Dataset:
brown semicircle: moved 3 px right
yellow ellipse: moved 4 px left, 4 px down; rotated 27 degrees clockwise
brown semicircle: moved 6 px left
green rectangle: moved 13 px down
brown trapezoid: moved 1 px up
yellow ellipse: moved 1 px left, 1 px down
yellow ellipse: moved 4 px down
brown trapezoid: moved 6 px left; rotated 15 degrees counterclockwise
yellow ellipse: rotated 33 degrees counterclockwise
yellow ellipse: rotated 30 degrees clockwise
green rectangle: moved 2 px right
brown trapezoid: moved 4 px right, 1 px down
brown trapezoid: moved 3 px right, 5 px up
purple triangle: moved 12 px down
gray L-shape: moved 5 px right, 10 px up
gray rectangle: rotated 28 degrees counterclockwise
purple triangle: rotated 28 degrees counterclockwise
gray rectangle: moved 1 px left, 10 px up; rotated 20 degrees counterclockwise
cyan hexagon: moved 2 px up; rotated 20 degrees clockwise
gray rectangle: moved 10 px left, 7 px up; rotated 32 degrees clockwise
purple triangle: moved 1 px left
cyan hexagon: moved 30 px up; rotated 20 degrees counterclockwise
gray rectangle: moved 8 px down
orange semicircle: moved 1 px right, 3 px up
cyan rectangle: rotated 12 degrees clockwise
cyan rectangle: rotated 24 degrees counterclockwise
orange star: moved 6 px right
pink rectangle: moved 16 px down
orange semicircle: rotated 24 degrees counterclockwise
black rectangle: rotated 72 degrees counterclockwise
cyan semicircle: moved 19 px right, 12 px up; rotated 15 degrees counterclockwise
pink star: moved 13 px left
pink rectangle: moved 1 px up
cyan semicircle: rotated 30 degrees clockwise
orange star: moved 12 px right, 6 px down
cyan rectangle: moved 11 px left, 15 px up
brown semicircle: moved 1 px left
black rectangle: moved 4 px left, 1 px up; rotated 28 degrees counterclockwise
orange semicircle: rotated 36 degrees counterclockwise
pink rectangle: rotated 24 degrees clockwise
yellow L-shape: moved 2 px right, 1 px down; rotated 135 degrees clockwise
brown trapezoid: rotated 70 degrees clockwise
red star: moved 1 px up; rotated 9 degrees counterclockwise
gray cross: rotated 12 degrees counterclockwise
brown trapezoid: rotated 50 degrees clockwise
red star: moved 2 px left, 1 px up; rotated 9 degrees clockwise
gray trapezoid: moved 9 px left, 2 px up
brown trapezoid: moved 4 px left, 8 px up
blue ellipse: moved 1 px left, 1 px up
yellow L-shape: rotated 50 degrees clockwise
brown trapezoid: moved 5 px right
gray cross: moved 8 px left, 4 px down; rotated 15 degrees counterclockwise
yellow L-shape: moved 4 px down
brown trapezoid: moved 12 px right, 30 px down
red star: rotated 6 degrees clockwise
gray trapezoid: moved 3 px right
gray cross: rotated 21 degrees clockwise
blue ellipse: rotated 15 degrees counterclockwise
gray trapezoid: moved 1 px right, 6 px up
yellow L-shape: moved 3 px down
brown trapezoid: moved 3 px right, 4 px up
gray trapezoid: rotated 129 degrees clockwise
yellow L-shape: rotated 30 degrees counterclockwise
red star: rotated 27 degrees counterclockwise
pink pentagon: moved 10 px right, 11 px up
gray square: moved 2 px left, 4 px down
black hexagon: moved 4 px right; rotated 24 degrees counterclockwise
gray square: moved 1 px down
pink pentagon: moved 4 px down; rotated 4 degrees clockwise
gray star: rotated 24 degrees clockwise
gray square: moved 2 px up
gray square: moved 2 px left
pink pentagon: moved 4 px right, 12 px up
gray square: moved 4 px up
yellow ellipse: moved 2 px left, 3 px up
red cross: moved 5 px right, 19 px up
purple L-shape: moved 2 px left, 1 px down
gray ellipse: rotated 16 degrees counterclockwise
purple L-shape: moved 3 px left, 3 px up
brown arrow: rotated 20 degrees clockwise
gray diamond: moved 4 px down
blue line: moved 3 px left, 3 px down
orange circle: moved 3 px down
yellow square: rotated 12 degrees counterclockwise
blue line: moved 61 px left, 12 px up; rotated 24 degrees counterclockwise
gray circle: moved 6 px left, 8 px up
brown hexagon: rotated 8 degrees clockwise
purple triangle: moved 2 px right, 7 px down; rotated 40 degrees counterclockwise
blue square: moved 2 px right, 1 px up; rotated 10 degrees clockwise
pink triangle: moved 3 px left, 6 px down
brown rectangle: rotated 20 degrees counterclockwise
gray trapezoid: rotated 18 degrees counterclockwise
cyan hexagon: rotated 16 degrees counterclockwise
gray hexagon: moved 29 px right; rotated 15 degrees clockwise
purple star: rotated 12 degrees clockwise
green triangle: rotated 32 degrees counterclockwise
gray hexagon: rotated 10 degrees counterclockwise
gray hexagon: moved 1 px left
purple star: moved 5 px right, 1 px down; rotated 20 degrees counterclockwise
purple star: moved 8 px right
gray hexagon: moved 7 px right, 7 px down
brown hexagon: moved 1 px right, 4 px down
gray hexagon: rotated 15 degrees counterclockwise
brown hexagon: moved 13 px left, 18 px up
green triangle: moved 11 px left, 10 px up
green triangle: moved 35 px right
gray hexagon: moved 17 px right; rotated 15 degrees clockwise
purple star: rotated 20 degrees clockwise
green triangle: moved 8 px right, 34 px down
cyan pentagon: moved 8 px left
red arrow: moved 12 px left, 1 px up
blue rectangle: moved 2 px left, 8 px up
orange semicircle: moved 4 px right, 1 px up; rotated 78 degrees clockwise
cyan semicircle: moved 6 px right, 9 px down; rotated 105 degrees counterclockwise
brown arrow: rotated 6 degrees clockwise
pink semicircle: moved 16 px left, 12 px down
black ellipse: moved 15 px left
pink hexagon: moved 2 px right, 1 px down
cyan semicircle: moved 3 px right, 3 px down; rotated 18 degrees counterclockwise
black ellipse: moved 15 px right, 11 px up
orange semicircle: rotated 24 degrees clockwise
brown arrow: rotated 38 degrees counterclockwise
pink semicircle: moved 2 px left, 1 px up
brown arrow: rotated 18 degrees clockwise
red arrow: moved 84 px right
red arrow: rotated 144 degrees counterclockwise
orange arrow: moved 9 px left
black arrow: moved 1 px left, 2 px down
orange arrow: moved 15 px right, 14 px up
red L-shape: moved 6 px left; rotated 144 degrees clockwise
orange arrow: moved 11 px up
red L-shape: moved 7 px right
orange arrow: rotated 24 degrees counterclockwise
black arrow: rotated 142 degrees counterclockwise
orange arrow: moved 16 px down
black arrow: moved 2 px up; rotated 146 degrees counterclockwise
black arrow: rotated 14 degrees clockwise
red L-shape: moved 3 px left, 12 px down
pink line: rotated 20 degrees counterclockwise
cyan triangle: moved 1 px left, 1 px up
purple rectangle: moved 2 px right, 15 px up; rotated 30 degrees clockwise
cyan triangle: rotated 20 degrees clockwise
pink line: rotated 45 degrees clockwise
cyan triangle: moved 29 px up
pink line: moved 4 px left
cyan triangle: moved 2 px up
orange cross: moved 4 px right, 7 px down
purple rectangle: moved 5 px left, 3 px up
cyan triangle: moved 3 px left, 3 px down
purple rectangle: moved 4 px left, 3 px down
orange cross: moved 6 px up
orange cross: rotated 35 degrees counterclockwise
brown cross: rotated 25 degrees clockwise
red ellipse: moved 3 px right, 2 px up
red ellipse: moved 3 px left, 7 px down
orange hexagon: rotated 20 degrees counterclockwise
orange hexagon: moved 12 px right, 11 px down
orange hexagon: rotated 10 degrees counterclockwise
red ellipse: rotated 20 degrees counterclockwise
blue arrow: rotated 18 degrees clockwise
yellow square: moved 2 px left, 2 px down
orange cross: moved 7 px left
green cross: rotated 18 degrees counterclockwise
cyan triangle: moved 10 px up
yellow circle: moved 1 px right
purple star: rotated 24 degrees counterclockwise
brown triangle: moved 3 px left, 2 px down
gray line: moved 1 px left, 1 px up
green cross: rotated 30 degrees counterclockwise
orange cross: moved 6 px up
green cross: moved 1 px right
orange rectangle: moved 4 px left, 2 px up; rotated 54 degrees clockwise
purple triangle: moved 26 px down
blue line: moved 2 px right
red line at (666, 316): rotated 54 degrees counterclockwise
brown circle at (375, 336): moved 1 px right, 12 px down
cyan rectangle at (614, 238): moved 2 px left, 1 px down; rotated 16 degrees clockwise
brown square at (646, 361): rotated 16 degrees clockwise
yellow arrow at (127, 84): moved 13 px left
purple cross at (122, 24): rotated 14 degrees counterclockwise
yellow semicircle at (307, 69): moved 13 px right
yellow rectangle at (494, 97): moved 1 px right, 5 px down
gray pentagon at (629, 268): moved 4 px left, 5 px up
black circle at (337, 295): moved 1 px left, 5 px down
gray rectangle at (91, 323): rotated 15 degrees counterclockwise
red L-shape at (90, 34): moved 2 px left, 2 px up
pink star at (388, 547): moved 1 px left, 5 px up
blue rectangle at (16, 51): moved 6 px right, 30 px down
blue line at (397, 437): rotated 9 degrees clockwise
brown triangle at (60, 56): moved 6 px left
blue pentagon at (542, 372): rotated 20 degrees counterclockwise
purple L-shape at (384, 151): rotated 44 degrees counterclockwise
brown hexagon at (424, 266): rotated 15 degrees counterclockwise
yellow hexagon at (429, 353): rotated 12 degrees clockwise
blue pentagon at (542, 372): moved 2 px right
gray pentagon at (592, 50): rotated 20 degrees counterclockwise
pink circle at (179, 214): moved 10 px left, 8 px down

Exercise objective:
Change every "yellow ellipse" to "yellow oval" in the listing lines from the first line through the line holding "gray rectangle: moved 10", inclusive, and leave everything else as it is.

Exercise result:
brown semicircle: moved 3 px right
yellow oval: moved 4 px left, 4 px down; rotated 27 degrees clockwise
brown semicircle: moved 6 px left
green rectangle: moved 13 px down
brown trapezoid: moved 1 px up
yellow oval: moved 1 px left, 1 px down
yellow oval: moved 4 px down
brown trapezoid: moved 6 px left; rotated 15 degrees counterclockwise
yellow oval: rotated 33 degrees counterclockwise
yellow oval: rotated 30 degrees clockwise
green rectangle: moved 2 px right
brown trapezoid: moved 4 px right, 1 px down
brown trapezoid: moved 3 px right, 5 px up
purple triangle: moved 12 px down
gray L-shape: moved 5 px right, 10 px up
gray rectangle: rotated 28 degrees counterclockwise
purple triangle: rotated 28 degrees counterclockwise
gray rectangle: moved 1 px left, 10 px up; rotated 20 degrees counterclockwise
cyan hexagon: moved 2 px up; rotated 20 degrees clockwise
gray rectangle: moved 10 px left, 7 px up; rotated 32 degrees clockwise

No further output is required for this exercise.